Aim of the exercise:
The records beneath should be printed exactly, and the pictures are to be left out.

--- Listed records ---

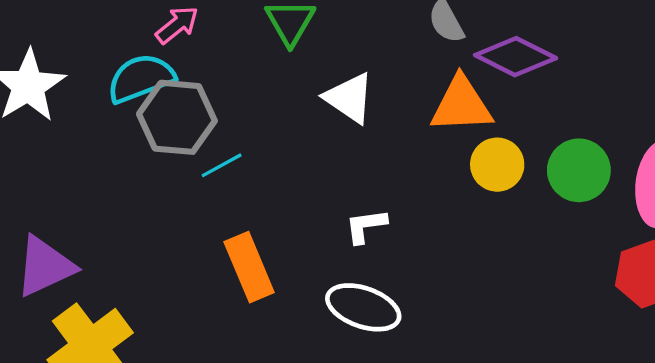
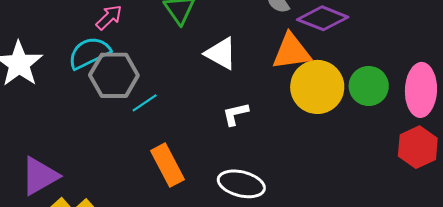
yellow circle: (497, 165) -> (317, 87), size x1.6
white L-shape: (366, 226) -> (235, 114), moved

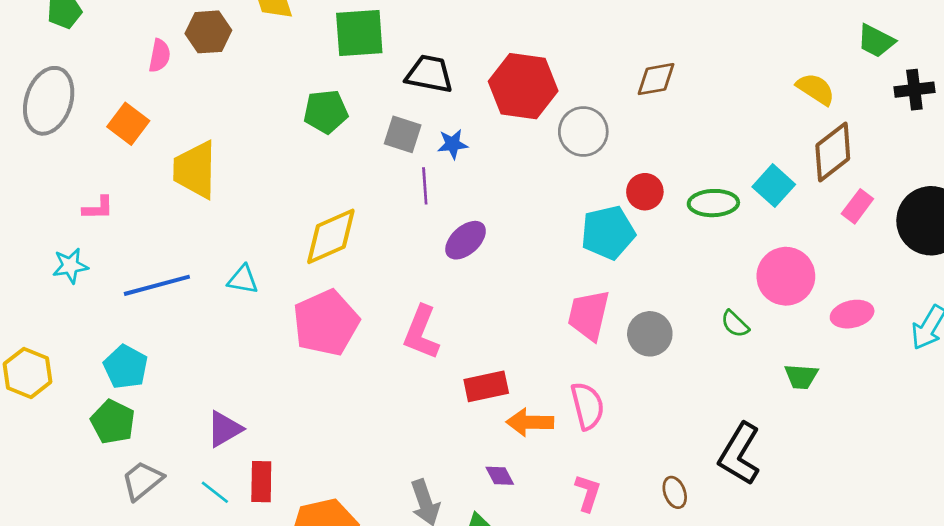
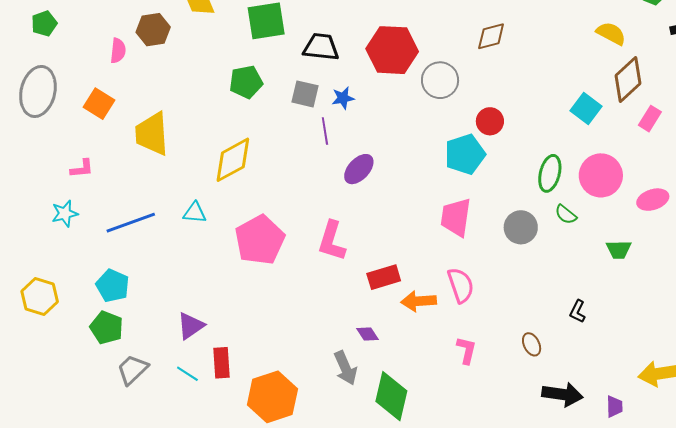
green ellipse: (713, 203) -> (550, 173), moved, turned -69
yellow diamond: (331, 236) -> (233, 160), moved
gray circle: (650, 334) -> (521, 227), moved
black L-shape: (740, 454) -> (578, 311), size x0.5
purple diamond: (500, 476) -> (368, 334), moved

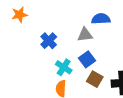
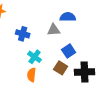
blue cross: (49, 41) -> (23, 34), turned -32
blue square: (87, 59) -> (69, 51), moved

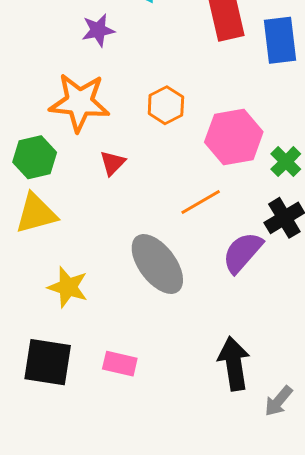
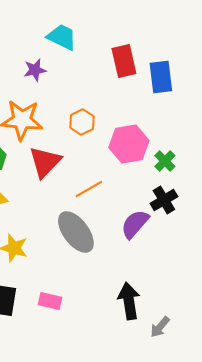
red triangle: (113, 163) -> (45, 162), size x1.8
orange line: (201, 202) -> (89, 189), moved

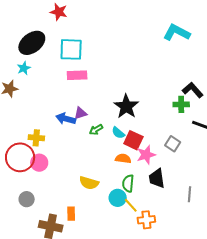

---

Response area:
yellow circle: (497, 165) -> (317, 87), size x1.6
white L-shape: (366, 226) -> (235, 114), moved

green ellipse: (713, 203) -> (550, 173), moved, turned -69
yellow diamond: (331, 236) -> (233, 160), moved
gray circle: (650, 334) -> (521, 227), moved
black L-shape: (740, 454) -> (578, 311), size x0.5
purple diamond: (500, 476) -> (368, 334), moved

blue cross: (49, 41) -> (23, 34), turned -32
blue square: (87, 59) -> (69, 51), moved

red triangle: (113, 163) -> (45, 162), size x1.8
orange line: (201, 202) -> (89, 189), moved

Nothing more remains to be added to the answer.